WHAT YOU ARE ASKED TO DO:
Repeat exactly, and only, the lines below starting at the line that contains "camera: 15 degrees left, 10 degrees up" and ending at the line that contains "(289, 254) = (459, 408): green", inclusive of both.

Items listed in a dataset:
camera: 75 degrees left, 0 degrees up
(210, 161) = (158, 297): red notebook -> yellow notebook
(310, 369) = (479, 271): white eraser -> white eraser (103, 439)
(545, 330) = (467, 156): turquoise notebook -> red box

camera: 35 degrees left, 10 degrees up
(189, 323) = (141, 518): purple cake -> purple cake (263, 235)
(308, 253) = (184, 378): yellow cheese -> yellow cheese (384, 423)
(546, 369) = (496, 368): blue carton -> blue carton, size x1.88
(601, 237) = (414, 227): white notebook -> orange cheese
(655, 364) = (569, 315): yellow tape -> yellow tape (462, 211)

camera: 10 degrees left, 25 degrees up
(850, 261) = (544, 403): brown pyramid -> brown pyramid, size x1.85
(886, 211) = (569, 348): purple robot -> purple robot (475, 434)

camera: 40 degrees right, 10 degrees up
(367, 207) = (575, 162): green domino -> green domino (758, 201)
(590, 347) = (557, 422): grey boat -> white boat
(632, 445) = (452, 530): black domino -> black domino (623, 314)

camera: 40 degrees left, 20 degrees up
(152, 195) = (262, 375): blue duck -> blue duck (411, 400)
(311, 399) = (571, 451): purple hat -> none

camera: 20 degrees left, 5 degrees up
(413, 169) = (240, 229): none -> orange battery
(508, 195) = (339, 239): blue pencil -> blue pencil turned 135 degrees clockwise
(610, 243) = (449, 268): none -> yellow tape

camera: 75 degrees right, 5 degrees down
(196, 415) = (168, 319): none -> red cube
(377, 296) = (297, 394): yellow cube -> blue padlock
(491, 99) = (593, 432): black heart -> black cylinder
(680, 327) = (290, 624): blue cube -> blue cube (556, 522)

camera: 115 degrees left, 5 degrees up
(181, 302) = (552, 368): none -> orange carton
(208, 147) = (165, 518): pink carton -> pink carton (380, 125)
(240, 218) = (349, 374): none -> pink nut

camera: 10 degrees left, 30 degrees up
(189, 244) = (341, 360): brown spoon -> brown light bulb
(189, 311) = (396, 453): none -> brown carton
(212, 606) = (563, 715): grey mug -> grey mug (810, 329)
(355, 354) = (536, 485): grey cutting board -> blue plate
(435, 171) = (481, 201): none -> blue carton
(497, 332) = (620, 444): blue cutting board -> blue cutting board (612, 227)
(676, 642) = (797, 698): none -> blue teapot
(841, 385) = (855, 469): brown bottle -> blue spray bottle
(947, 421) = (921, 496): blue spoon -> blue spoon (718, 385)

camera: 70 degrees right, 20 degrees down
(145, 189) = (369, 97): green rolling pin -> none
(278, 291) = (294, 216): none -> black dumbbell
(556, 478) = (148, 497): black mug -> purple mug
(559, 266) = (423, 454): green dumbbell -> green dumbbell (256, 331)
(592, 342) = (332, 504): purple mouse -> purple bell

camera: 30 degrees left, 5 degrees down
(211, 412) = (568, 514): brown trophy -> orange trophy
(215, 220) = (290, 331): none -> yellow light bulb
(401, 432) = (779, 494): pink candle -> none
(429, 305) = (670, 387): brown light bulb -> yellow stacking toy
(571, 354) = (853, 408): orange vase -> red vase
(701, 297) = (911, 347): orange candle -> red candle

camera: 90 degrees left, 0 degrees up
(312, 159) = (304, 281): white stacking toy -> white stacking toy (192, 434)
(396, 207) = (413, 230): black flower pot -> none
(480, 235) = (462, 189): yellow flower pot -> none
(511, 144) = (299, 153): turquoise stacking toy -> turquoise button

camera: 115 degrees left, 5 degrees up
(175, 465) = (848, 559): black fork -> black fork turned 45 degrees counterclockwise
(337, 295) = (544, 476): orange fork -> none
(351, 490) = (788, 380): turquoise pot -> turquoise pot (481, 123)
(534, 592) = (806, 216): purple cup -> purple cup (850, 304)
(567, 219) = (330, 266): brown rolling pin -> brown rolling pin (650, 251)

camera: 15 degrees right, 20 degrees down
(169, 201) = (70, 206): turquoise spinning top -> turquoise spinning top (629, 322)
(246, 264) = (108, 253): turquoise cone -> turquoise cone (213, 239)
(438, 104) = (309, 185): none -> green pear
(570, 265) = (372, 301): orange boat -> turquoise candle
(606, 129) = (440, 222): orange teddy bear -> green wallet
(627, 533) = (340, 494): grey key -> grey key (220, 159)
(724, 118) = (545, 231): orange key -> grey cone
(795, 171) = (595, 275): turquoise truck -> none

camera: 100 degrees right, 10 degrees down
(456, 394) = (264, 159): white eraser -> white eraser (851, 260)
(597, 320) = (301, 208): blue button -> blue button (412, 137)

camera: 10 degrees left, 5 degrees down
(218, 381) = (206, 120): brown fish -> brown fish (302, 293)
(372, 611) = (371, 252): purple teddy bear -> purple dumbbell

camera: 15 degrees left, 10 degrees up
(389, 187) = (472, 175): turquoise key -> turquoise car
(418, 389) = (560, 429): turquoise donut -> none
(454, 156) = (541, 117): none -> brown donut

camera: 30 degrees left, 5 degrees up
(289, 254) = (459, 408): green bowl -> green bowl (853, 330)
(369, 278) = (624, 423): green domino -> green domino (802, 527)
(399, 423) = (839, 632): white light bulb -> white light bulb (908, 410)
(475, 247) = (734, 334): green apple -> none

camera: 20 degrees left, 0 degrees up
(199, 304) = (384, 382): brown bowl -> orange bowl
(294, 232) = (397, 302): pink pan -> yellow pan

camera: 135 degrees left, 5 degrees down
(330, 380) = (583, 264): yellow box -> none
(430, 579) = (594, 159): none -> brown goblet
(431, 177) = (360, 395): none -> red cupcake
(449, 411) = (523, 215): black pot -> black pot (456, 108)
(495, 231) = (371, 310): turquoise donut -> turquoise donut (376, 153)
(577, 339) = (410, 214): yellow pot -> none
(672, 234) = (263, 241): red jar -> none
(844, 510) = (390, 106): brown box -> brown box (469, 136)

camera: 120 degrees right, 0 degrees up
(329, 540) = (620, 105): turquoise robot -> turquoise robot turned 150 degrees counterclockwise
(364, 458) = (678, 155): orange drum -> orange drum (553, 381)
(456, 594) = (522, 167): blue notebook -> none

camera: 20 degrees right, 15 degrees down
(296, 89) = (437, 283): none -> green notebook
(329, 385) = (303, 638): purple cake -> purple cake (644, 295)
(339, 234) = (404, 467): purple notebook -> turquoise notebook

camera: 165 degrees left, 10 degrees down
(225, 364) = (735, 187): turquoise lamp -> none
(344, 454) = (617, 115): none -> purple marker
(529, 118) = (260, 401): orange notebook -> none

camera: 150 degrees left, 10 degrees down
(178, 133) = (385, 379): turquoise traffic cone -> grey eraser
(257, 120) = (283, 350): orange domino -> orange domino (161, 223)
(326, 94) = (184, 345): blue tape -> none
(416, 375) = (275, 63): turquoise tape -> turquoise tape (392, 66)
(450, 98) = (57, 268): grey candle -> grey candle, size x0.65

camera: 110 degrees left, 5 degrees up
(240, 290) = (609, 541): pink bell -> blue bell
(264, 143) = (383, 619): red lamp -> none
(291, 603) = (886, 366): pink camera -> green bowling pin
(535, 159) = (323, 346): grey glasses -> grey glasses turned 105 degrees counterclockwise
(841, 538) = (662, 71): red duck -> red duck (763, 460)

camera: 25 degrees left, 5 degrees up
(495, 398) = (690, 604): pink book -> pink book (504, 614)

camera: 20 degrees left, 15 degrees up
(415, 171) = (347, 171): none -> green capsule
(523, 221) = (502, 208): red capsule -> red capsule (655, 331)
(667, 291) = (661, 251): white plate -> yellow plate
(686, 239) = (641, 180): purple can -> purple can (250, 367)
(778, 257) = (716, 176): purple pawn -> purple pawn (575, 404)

SOLVED PROBLEM:
camera: 15 degrees left, 10 degrees up
(389, 187) = (472, 175): turquoise key -> turquoise car
(418, 389) = (560, 429): turquoise donut -> none
(454, 156) = (541, 117): none -> brown donut

camera: 30 degrees left, 5 degrees up
(289, 254) = (459, 408): green bowl -> green bowl (853, 330)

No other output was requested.